+++ Data shown +++

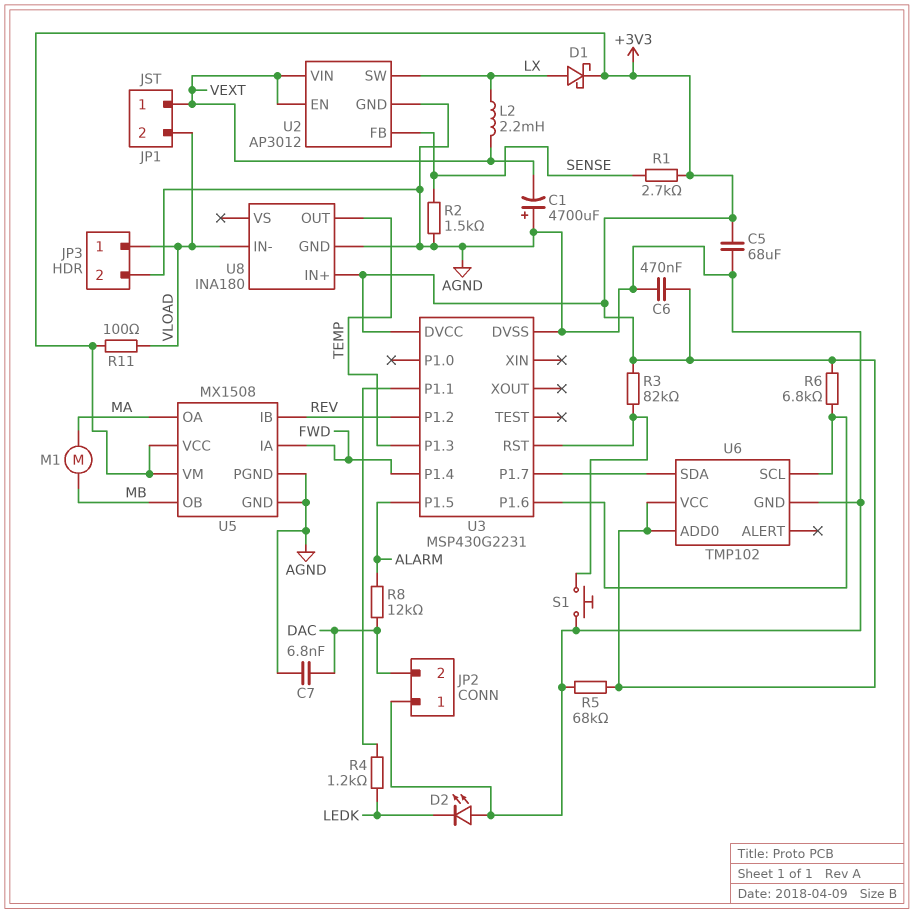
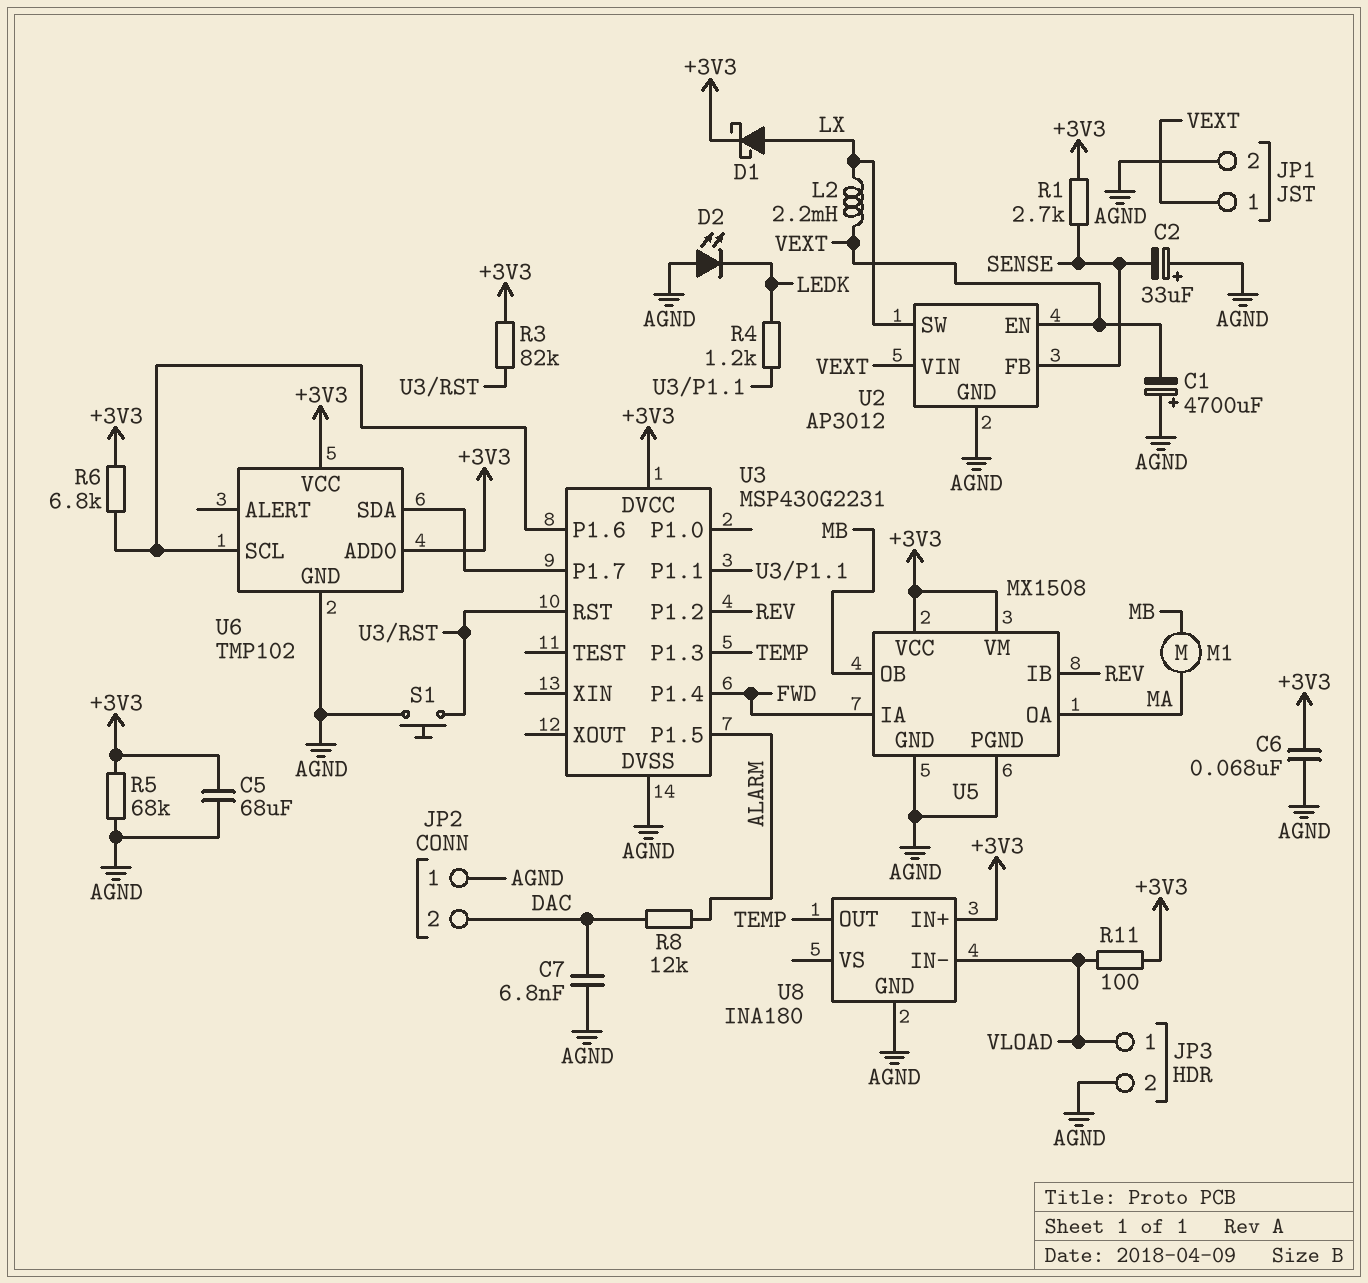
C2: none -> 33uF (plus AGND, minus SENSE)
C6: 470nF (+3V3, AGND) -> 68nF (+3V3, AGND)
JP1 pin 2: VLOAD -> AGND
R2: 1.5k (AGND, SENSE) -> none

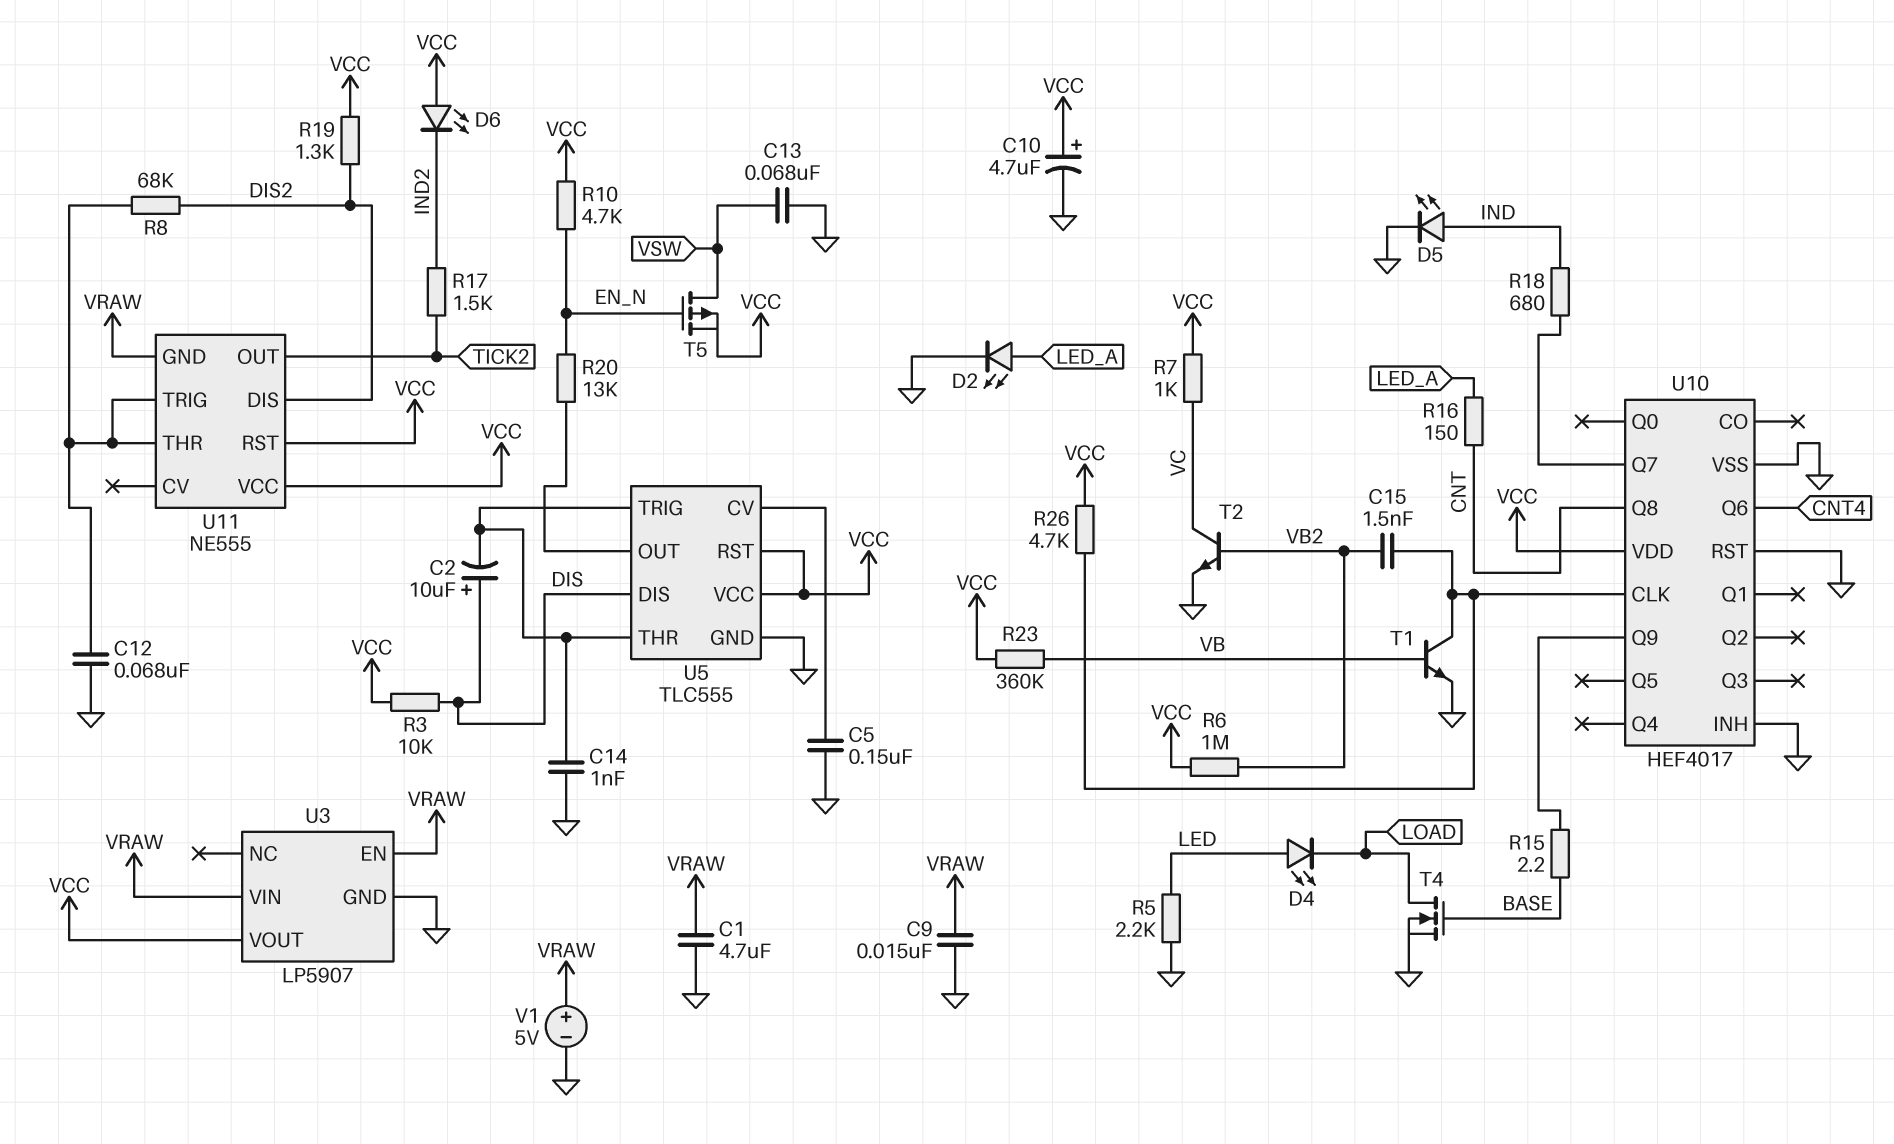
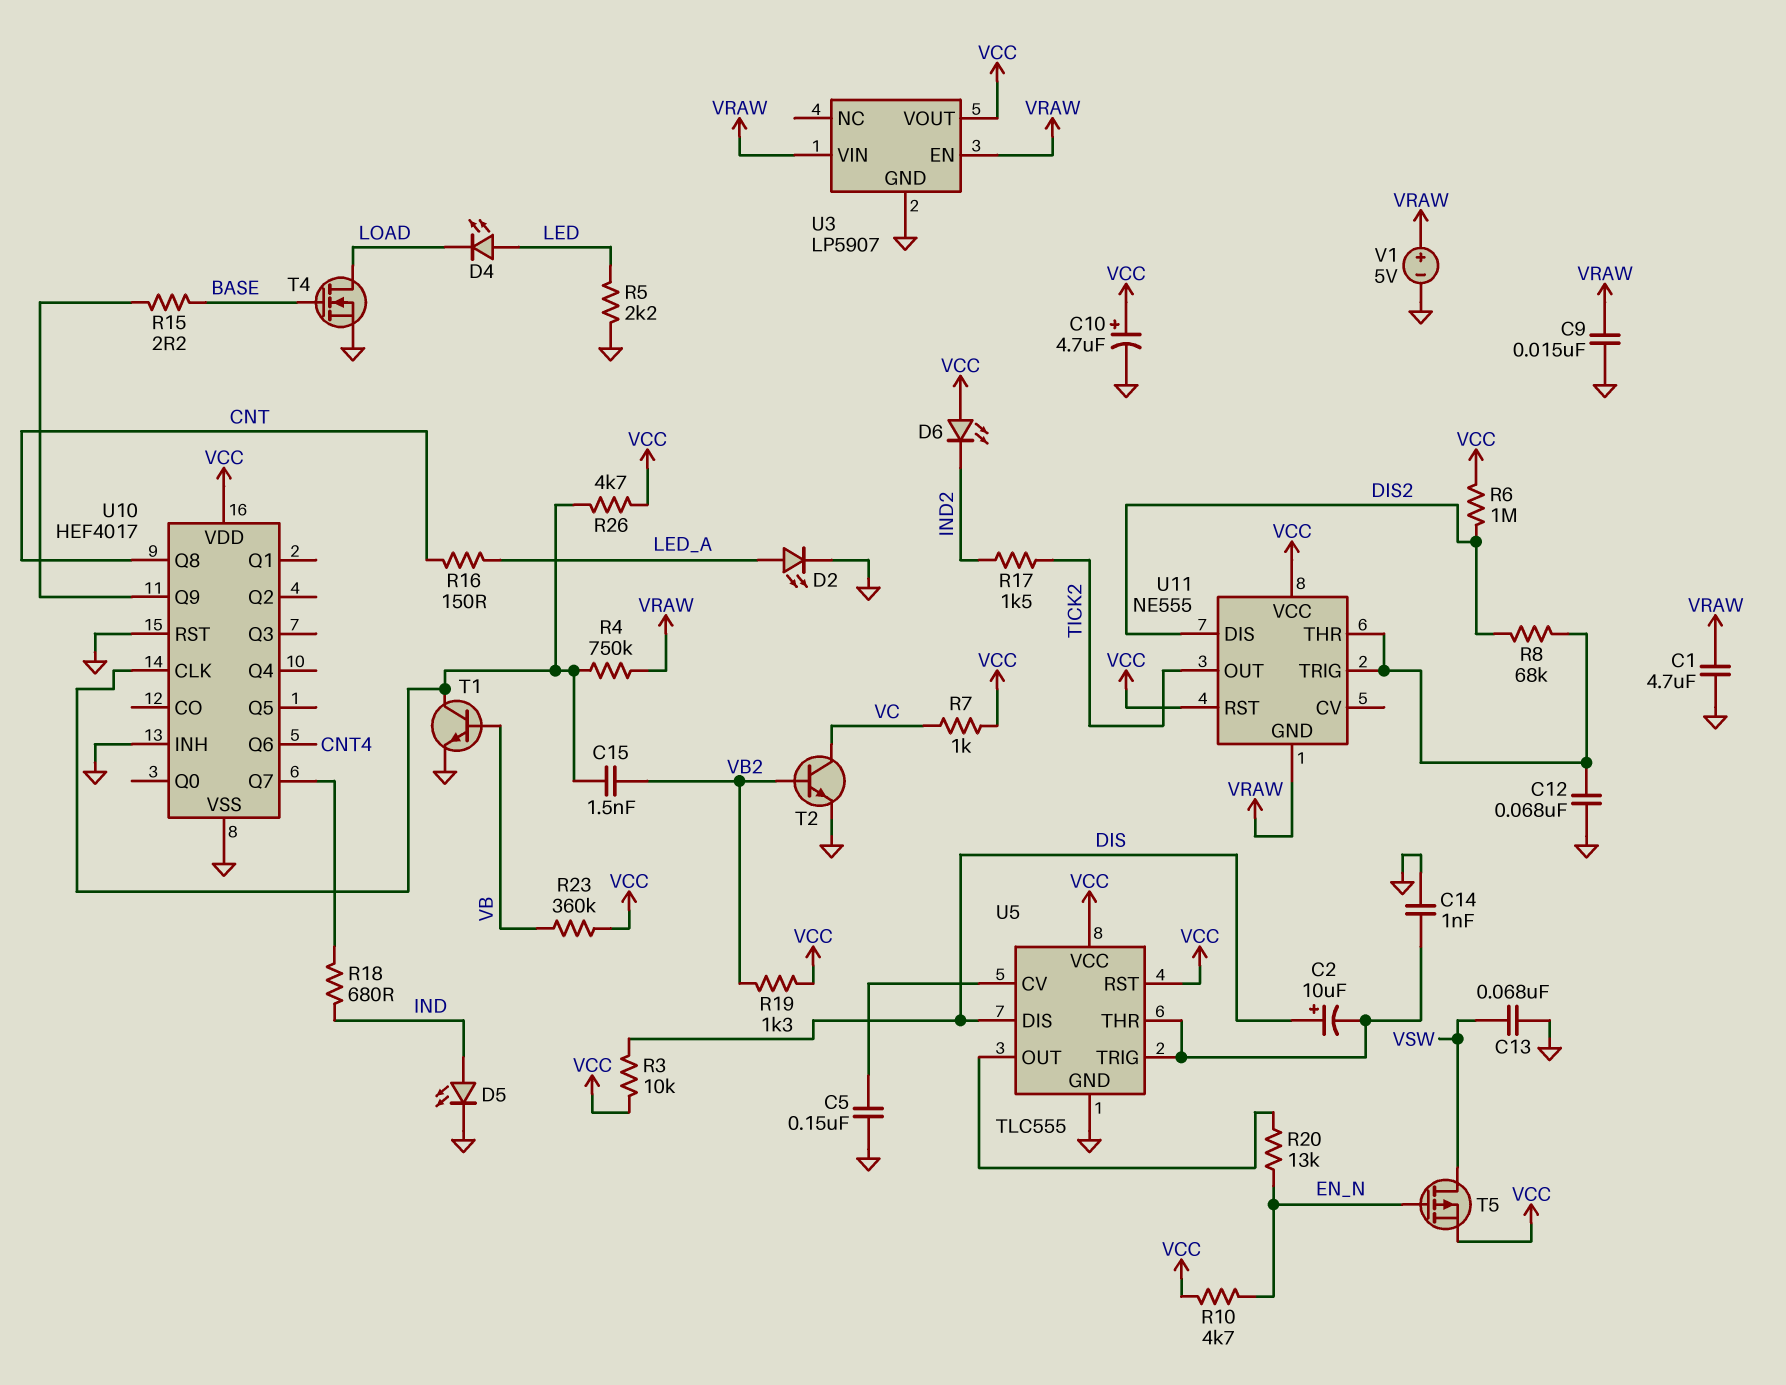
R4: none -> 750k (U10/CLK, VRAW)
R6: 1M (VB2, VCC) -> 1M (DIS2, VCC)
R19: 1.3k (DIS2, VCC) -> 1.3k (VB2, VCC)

+++

• Exercise prompt: Write the records out again verbatim and omit the pictures they contain.

• Final answer:
C2: none -> 33uF (plus AGND, minus SENSE)
C6: 470nF (+3V3, AGND) -> 68nF (+3V3, AGND)
JP1 pin 2: VLOAD -> AGND
R2: 1.5k (AGND, SENSE) -> none

R4: none -> 750k (U10/CLK, VRAW)
R6: 1M (VB2, VCC) -> 1M (DIS2, VCC)
R19: 1.3k (DIS2, VCC) -> 1.3k (VB2, VCC)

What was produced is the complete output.